• **PROBLEM TO SOLVE**
Your answer should hold only the lines from the one containing "(82, 297) = (189, 181): black" through the last line below, copied exactly; pictures stay out.

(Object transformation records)

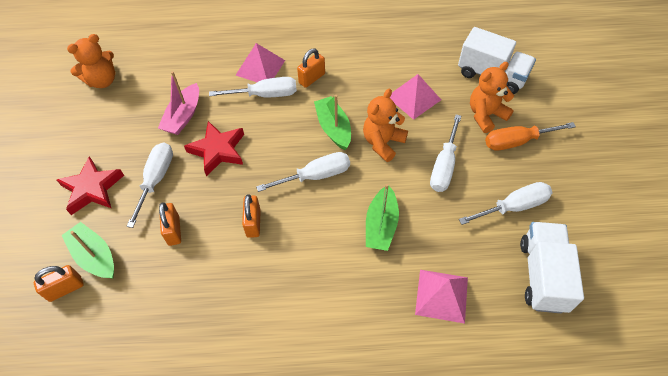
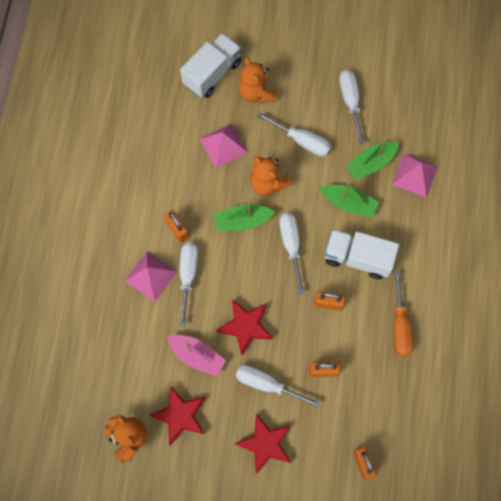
camera: 80 degrees left, 15 degrees up
(95, 256) = (336, 439): green boat -> green boat (371, 163)
(122, 114) = (180, 416): none -> red star
(517, 141) = (289, 78): orange screwdriver -> orange screwdriver (400, 325)
(542, 275) = (410, 102): white truck -> white truck (357, 258)

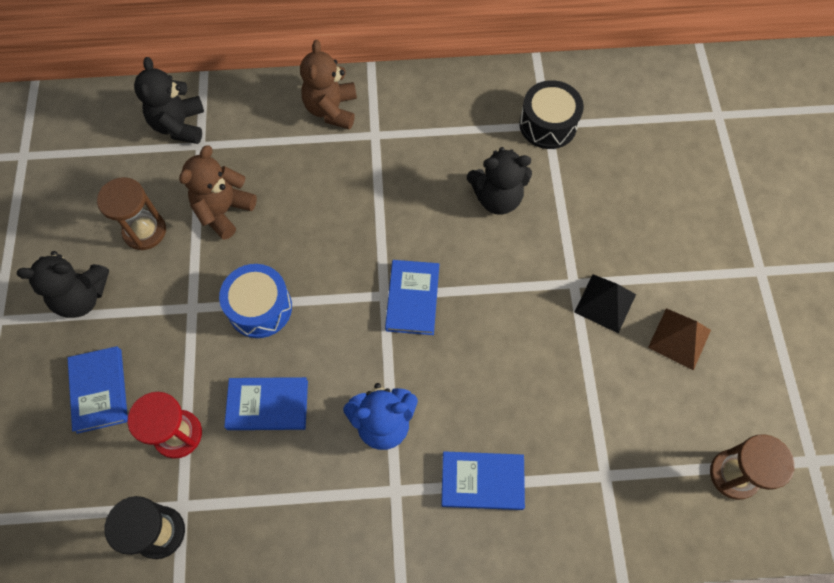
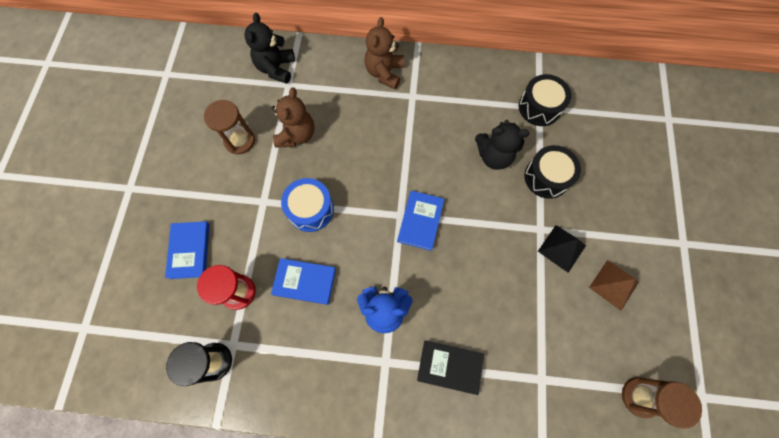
camera: 10 degrees right, 5 degrees up
(82, 297) = (189, 181): black teddy bear -> none
(224, 211) = (297, 135): brown teddy bear -> brown teddy bear turned 150 degrees clockwise
(482, 481) = (450, 366): blue book -> black book
(571, 214) = (546, 177): none -> black drum

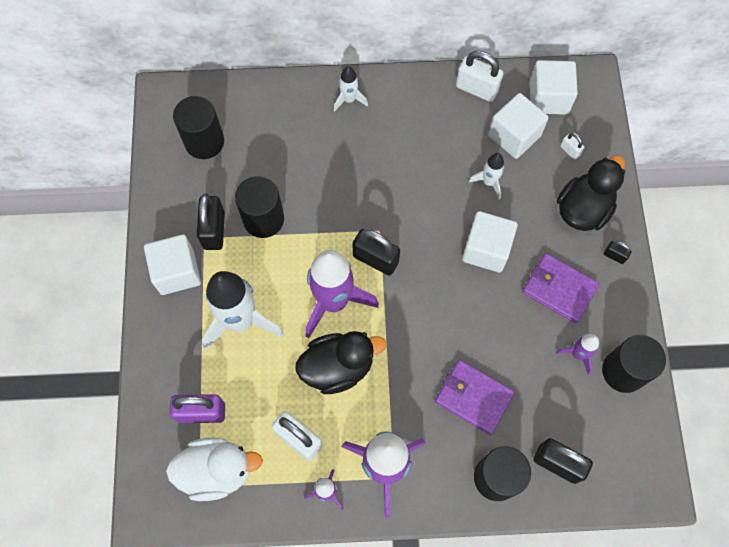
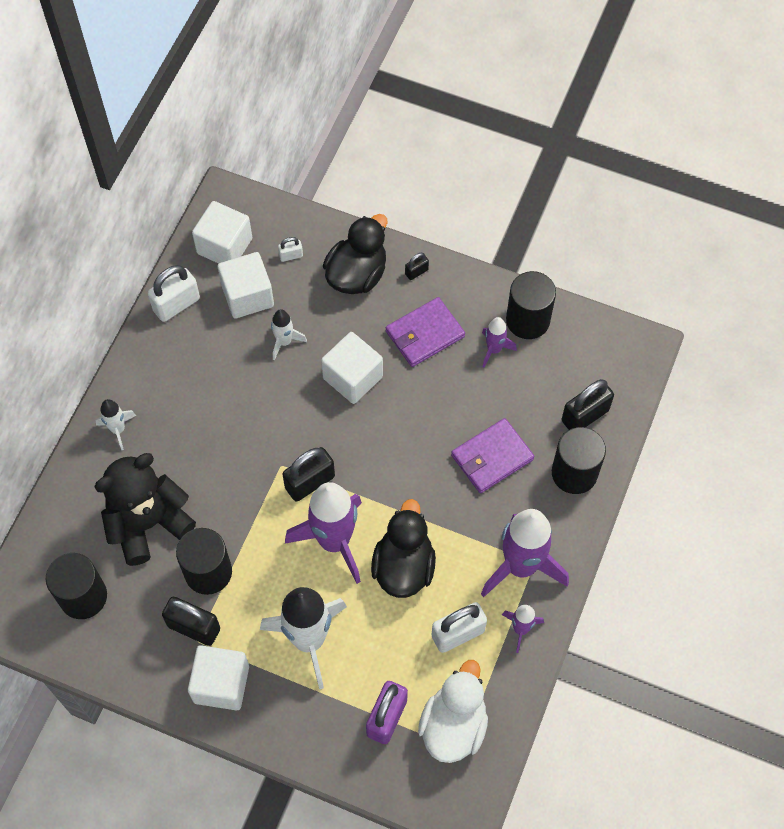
camera: 65 degrees left, 5 degrees down
(283, 157) = (148, 523): none -> black teddy bear
(583, 209) = (357, 274): black duck -> black duck turned 60 degrees clockwise

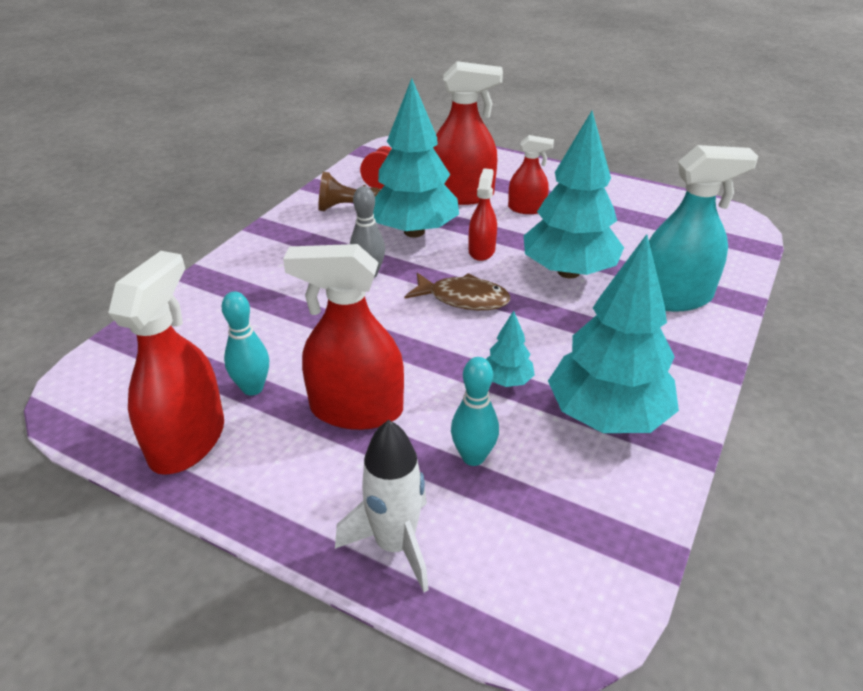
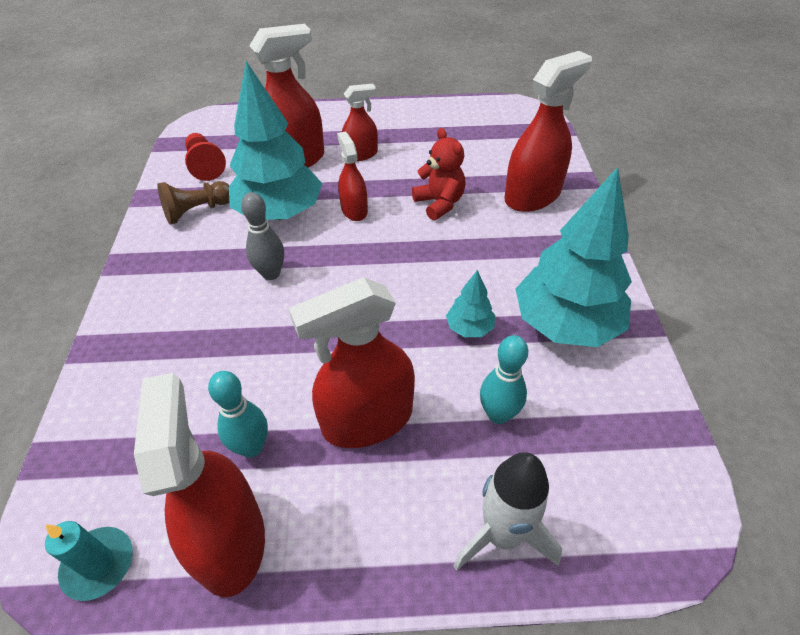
camera: 30 degrees left, 10 degrees up
(95, 412) = (98, 564): none -> turquoise candle
(463, 299) = (375, 264): brown fish -> none
(568, 272) = (439, 203): turquoise tree -> red teddy bear
(673, 297) = (532, 196): turquoise spray bottle -> red spray bottle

• **RESPONSE BELOW**
(82, 297) = (189, 181): black teddy bear -> none
(224, 211) = (297, 135): brown teddy bear -> brown teddy bear turned 150 degrees clockwise
(482, 481) = (450, 366): blue book -> black book
(571, 214) = (546, 177): none -> black drum

camera: 65 degrees left, 5 degrees down
(283, 157) = (148, 523): none -> black teddy bear
(583, 209) = (357, 274): black duck -> black duck turned 60 degrees clockwise

camera: 30 degrees left, 10 degrees up
(95, 412) = (98, 564): none -> turquoise candle
(463, 299) = (375, 264): brown fish -> none
(568, 272) = (439, 203): turquoise tree -> red teddy bear
(673, 297) = (532, 196): turquoise spray bottle -> red spray bottle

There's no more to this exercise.